### Records to use
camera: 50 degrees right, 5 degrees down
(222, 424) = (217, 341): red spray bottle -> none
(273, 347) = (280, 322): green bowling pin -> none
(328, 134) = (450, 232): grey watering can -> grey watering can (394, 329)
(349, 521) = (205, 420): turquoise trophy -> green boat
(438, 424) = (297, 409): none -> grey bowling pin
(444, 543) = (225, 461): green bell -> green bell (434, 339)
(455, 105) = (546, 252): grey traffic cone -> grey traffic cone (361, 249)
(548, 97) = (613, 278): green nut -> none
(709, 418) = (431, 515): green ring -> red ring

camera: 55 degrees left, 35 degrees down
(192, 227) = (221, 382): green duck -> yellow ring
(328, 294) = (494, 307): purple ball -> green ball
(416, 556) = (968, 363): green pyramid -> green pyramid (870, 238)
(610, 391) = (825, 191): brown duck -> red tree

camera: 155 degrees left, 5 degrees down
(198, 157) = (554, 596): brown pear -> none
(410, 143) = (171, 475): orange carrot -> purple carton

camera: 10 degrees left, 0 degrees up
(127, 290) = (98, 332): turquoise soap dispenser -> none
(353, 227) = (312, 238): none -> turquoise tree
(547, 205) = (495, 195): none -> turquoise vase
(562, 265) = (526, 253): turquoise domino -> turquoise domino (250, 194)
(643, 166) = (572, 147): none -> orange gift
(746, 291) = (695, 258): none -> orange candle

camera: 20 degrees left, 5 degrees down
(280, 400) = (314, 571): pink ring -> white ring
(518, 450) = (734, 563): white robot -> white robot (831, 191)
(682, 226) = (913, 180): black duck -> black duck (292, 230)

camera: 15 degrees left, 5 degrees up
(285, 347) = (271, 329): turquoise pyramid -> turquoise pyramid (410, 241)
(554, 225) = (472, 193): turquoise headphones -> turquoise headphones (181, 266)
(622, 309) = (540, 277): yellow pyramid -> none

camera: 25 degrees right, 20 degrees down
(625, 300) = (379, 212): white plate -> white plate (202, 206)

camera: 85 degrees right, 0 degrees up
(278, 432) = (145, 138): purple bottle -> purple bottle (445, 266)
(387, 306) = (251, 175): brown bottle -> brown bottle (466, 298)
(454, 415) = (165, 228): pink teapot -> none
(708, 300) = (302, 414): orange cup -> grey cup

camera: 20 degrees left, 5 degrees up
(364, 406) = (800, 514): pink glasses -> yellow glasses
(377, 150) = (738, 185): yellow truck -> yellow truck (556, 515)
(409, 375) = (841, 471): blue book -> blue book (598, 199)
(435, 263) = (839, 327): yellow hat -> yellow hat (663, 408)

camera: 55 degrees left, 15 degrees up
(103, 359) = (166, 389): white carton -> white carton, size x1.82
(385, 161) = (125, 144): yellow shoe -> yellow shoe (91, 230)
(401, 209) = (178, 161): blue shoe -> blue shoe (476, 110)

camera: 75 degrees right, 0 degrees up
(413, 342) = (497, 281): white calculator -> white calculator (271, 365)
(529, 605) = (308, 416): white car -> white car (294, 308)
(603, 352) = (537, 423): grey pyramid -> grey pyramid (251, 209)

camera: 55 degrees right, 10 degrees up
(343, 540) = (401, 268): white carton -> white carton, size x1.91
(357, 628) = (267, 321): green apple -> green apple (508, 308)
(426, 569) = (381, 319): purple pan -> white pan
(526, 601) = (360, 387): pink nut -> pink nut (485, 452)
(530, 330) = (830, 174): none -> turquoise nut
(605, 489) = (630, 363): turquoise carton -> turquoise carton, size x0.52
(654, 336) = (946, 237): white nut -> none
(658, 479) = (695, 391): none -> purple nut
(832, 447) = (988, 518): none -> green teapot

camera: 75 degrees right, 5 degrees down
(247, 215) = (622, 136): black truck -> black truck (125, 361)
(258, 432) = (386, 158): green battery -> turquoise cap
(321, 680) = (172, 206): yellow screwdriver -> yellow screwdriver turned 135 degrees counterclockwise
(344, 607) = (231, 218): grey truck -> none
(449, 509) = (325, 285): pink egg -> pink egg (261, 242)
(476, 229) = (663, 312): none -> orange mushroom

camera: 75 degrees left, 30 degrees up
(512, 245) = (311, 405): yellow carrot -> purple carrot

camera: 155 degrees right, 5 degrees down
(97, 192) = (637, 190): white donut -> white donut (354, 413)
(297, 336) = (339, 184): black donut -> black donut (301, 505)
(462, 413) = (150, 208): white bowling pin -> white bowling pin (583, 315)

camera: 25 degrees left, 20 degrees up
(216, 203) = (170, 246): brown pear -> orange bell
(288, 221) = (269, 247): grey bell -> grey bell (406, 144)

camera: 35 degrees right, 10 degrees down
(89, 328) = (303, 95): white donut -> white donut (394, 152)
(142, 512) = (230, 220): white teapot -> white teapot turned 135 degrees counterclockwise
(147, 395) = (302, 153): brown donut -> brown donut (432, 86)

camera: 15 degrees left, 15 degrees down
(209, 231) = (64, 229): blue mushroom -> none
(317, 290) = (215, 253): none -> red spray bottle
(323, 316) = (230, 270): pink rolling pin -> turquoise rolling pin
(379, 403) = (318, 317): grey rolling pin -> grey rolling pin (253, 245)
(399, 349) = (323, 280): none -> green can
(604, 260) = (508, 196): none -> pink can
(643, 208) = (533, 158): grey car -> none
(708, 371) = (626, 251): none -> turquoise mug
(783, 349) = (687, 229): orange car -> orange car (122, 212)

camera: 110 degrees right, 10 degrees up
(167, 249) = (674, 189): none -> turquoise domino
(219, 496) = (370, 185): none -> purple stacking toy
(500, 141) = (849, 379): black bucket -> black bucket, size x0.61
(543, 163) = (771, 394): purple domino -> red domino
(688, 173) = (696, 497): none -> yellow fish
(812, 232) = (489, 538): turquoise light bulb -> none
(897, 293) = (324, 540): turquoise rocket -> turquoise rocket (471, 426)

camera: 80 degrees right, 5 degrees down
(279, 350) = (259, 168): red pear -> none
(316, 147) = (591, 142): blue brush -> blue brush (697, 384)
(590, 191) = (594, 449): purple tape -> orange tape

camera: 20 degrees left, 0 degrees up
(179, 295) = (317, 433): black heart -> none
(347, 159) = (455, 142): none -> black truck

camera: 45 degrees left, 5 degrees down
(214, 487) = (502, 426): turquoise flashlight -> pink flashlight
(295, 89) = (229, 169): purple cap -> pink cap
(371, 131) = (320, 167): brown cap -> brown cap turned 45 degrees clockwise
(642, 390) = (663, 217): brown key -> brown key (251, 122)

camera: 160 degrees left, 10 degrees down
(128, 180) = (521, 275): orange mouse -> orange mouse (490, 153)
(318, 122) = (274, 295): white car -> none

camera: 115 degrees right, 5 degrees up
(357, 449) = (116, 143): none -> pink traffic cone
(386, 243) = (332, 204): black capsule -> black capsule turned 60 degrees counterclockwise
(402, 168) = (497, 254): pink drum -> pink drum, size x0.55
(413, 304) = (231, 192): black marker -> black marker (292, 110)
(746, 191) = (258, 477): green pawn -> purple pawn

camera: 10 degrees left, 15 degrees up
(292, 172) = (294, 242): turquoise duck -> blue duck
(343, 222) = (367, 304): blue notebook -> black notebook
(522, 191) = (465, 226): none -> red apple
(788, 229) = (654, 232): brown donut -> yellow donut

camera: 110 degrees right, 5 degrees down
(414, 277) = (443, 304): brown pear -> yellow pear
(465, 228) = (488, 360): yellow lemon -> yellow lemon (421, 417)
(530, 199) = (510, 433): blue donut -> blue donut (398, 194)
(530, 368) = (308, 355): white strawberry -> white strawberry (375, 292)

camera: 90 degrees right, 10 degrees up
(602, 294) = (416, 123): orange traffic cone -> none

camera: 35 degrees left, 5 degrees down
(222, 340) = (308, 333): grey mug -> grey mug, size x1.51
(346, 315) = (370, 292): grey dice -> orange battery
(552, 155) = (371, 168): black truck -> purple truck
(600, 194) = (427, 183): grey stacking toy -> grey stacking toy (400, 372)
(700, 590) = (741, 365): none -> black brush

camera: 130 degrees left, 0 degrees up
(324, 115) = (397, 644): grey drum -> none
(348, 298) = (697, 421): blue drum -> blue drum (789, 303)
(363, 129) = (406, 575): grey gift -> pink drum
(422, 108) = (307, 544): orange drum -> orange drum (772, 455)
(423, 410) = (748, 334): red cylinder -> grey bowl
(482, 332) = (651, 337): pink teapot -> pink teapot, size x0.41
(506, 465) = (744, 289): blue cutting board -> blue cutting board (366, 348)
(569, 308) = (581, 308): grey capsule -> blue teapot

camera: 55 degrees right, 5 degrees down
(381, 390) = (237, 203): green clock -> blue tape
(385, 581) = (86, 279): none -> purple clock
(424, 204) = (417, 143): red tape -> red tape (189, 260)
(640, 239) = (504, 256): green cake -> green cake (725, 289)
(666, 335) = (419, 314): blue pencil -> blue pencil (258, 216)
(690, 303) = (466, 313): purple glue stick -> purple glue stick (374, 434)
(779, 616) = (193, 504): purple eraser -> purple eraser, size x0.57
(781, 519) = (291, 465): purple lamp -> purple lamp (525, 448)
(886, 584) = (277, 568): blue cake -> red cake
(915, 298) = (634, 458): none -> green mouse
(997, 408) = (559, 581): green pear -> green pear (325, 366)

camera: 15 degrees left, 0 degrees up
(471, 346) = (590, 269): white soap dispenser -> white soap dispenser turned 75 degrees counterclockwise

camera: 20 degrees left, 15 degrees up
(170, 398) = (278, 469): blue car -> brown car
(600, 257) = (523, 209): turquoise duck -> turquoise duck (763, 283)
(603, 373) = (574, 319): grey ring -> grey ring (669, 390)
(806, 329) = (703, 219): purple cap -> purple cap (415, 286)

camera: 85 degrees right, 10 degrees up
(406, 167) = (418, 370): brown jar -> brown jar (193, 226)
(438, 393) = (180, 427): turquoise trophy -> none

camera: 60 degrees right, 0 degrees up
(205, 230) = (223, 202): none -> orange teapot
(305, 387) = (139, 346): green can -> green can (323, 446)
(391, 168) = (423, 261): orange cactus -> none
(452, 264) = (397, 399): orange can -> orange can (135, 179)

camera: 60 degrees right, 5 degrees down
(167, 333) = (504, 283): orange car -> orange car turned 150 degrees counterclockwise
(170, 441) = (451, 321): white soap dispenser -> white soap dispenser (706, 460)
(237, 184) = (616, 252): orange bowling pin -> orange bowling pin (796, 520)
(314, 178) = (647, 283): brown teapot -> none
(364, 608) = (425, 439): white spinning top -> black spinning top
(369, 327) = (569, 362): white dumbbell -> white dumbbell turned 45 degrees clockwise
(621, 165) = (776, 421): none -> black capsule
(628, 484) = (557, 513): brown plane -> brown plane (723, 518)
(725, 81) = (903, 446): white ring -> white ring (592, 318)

### Problem details
Lines, not occurrences, are what count: report how many lines of the records above include the word "rolling", and nothing else.

### Your solution
2